> [WHAT IS EXPECTED] Could you reproduce all the entries under this sentence exactly, leaving the images aside?

RECORDS FOR THIS EXERCISE below:

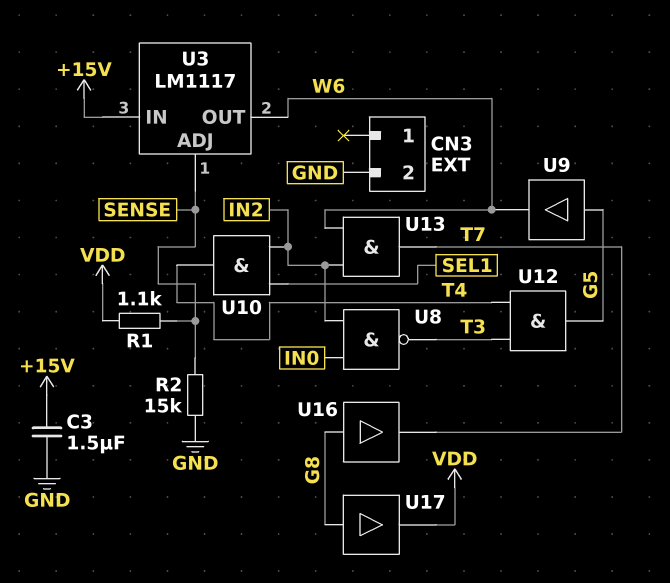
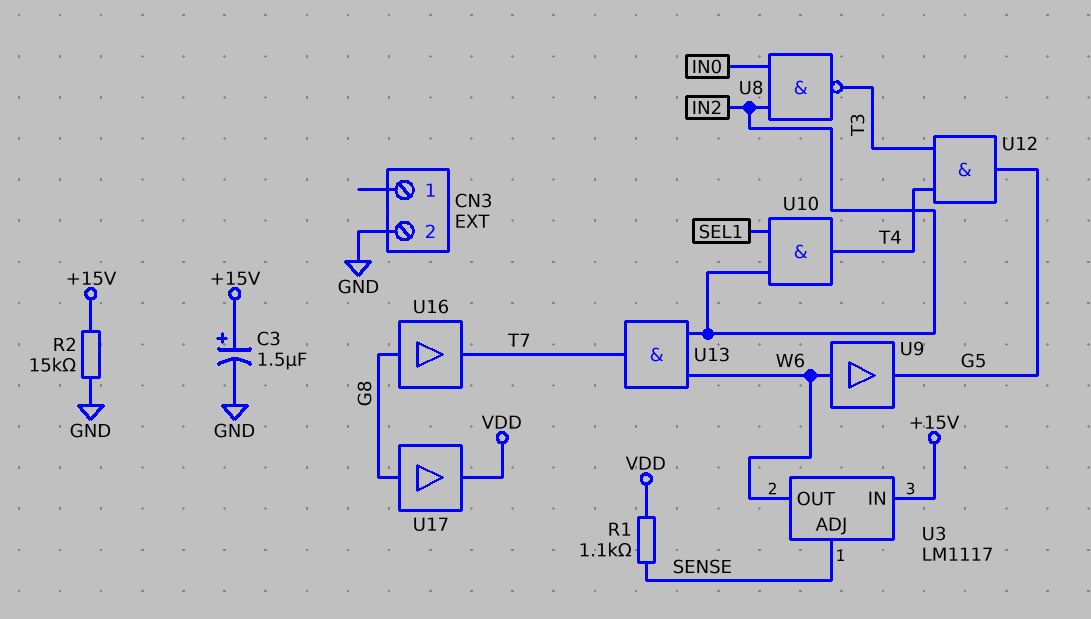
C3: 1.5uF (+15V, GND) -> 1.5uF (plus +15V, minus GND)
R2: 15k (GND, SENSE) -> 15k (+15V, GND)
U9: buffer (in G5, out W6) -> buffer (in W6, out G5)

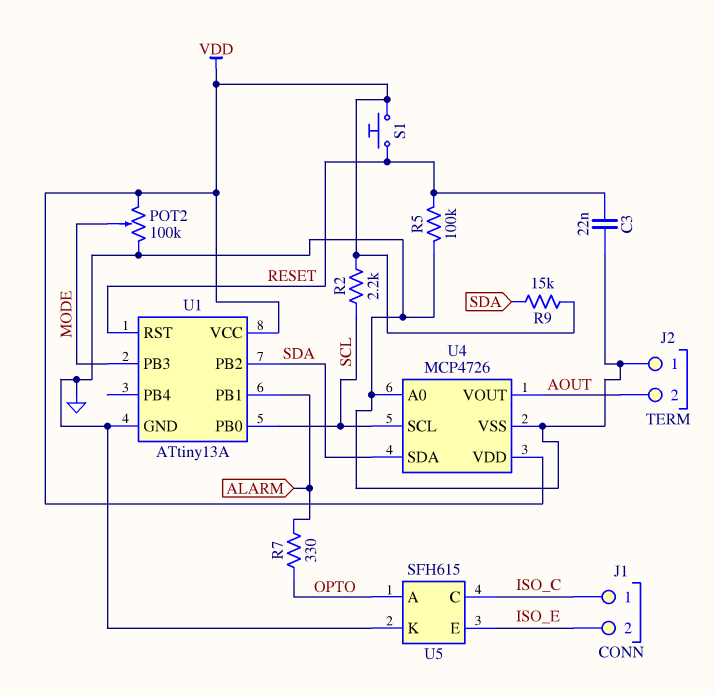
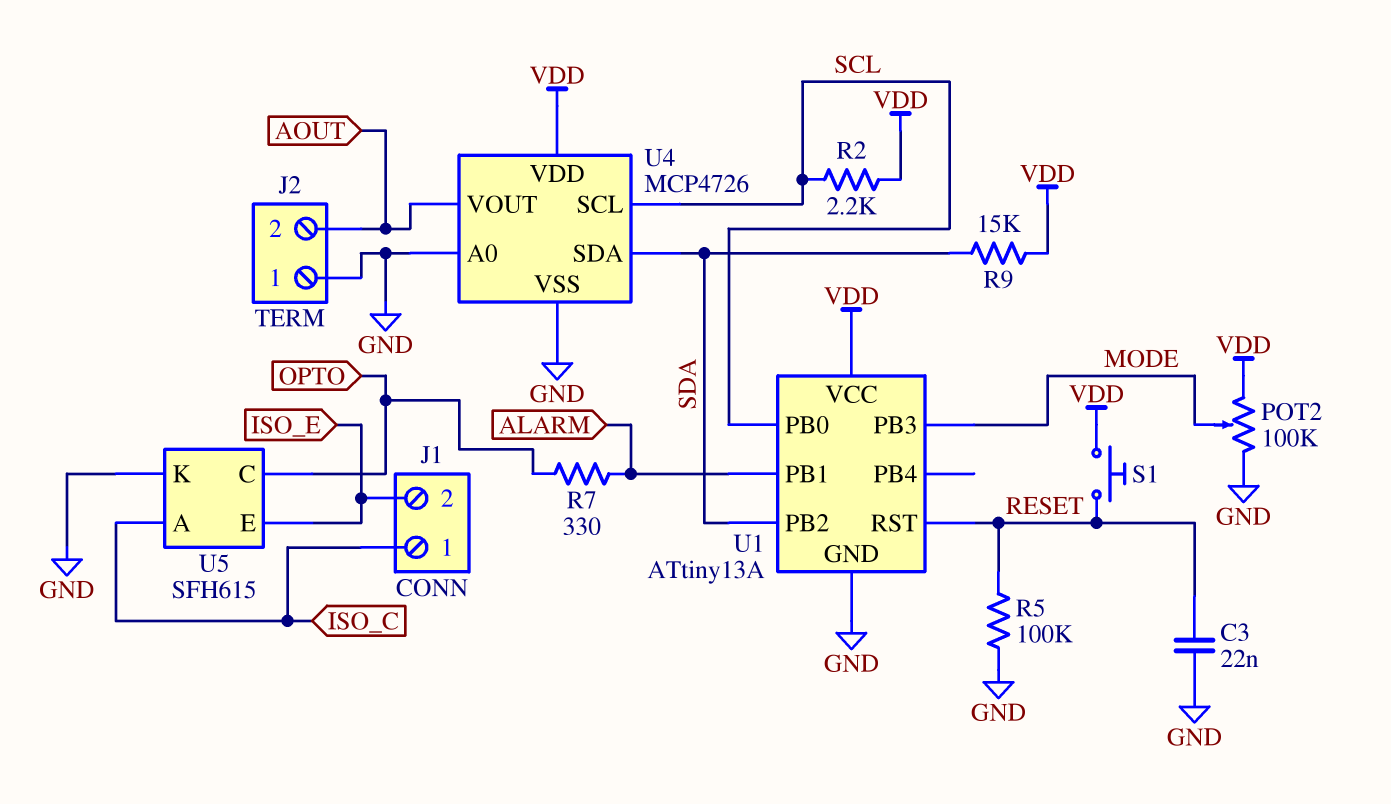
U5 pin A: OPTO -> ISO_C
U5 pin C: ISO_C -> OPTO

End of RECORDS FOR THIS EXERCISE.

> [TASK RESPONSE]
C3: 1.5uF (+15V, GND) -> 1.5uF (plus +15V, minus GND)
R2: 15k (GND, SENSE) -> 15k (+15V, GND)
U9: buffer (in G5, out W6) -> buffer (in W6, out G5)

U5 pin A: OPTO -> ISO_C
U5 pin C: ISO_C -> OPTO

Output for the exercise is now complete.